## WORK TO BE COMPLETED
Count every line of the data that includes "yellow". State only the number.

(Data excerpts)
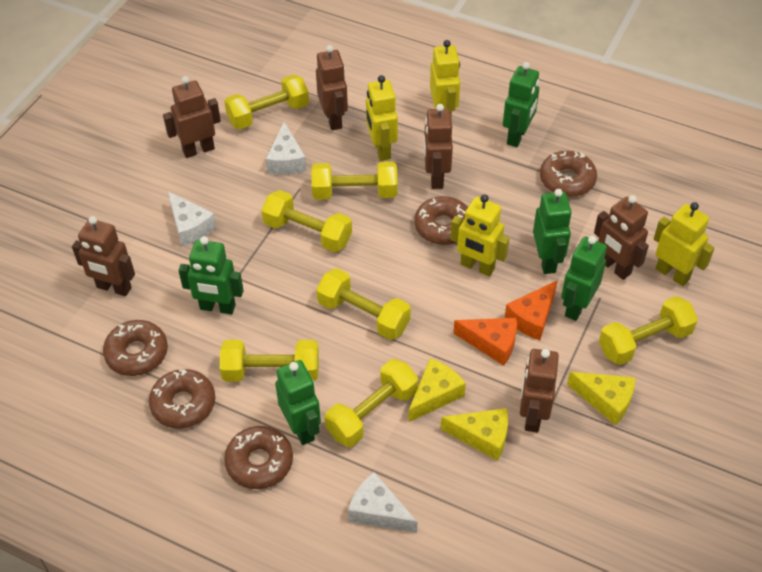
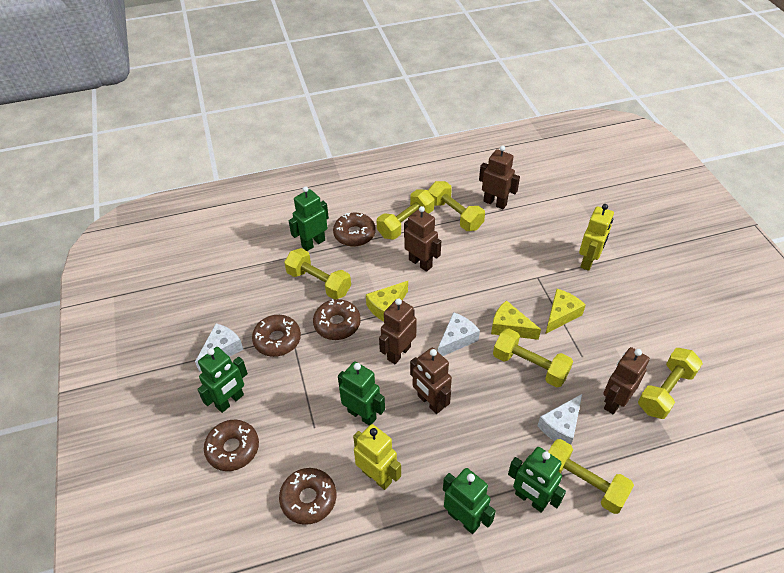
brown robot: 6 -> 5
orange cheese: 2 -> 0
yellow dumbbell: 7 -> 6
yellow robot: 4 -> 2

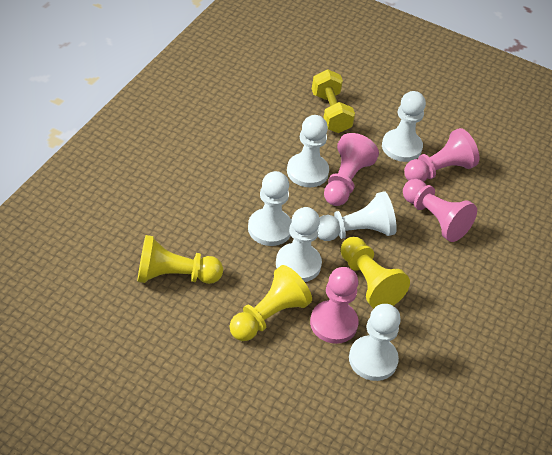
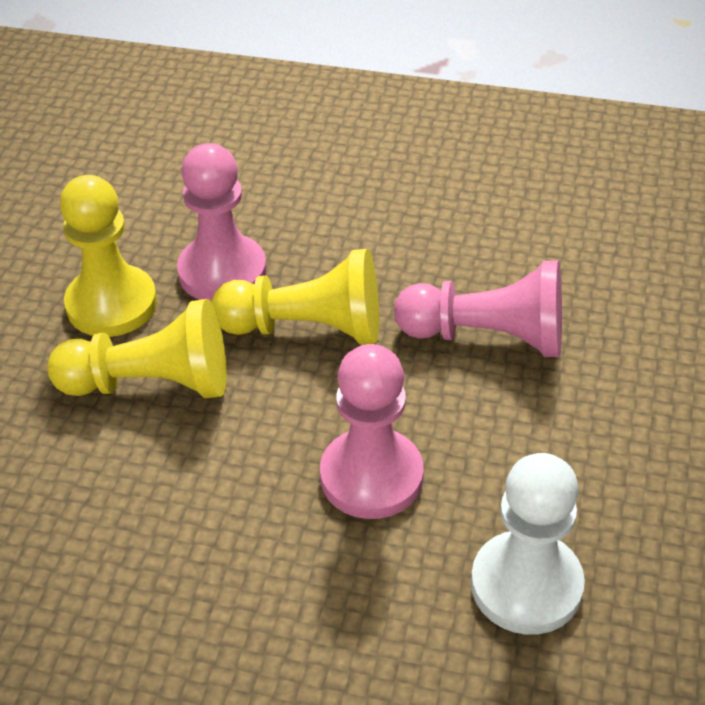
pink pawn: 4 -> 3
white pawn: 6 -> 1
yellow dumbbell: 1 -> 0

## RESPONSE TO THE EXERCISE
3